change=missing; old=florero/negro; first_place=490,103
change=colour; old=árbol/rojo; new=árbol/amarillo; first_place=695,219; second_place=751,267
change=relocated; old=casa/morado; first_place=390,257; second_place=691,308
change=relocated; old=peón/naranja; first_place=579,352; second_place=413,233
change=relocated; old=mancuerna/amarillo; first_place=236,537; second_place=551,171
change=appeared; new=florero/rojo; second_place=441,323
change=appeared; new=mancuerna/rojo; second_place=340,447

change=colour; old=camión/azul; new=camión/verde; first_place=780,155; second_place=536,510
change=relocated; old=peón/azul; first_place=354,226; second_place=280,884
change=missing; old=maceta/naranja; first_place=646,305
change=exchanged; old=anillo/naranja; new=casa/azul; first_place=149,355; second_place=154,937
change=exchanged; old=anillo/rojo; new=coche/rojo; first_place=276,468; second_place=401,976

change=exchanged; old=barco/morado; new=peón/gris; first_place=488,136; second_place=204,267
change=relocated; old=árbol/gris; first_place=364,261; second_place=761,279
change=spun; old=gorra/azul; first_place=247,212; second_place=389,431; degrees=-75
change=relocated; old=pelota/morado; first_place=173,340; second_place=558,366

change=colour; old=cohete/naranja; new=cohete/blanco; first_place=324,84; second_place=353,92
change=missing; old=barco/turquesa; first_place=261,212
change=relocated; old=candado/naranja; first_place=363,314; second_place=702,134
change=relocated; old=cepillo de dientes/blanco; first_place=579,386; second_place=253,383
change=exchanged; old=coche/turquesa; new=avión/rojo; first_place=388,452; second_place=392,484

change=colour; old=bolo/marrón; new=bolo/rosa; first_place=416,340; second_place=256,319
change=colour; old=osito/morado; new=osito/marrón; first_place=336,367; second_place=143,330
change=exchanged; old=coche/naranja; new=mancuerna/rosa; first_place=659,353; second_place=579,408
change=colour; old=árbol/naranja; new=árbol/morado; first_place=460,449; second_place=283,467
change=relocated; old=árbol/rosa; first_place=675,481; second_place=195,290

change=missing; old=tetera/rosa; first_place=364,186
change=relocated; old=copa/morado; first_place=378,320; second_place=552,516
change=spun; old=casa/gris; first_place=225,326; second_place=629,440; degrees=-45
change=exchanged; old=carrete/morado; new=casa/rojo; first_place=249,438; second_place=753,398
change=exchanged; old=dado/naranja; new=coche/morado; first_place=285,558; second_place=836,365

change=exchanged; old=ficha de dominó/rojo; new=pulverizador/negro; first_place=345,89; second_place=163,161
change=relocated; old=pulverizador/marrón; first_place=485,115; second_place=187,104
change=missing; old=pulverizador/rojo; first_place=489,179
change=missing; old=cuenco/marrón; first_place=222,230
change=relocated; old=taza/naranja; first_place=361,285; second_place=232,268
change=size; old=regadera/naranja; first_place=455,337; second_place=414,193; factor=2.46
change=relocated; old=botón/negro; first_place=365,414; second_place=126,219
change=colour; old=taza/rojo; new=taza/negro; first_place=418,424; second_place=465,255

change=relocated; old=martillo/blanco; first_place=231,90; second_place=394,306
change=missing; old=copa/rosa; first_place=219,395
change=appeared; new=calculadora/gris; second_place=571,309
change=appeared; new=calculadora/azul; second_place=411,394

Prompt:
Please reproduce, exactly as they appear above, the lines from the line containing "change=relocated; old=casa/morado; first_place=390,257;" up to and including the line containing "change=appeared; new=florero/rojo; second_place=441,323".

Response:
change=relocated; old=casa/morado; first_place=390,257; second_place=691,308
change=relocated; old=peón/naranja; first_place=579,352; second_place=413,233
change=relocated; old=mancuerna/amarillo; first_place=236,537; second_place=551,171
change=appeared; new=florero/rojo; second_place=441,323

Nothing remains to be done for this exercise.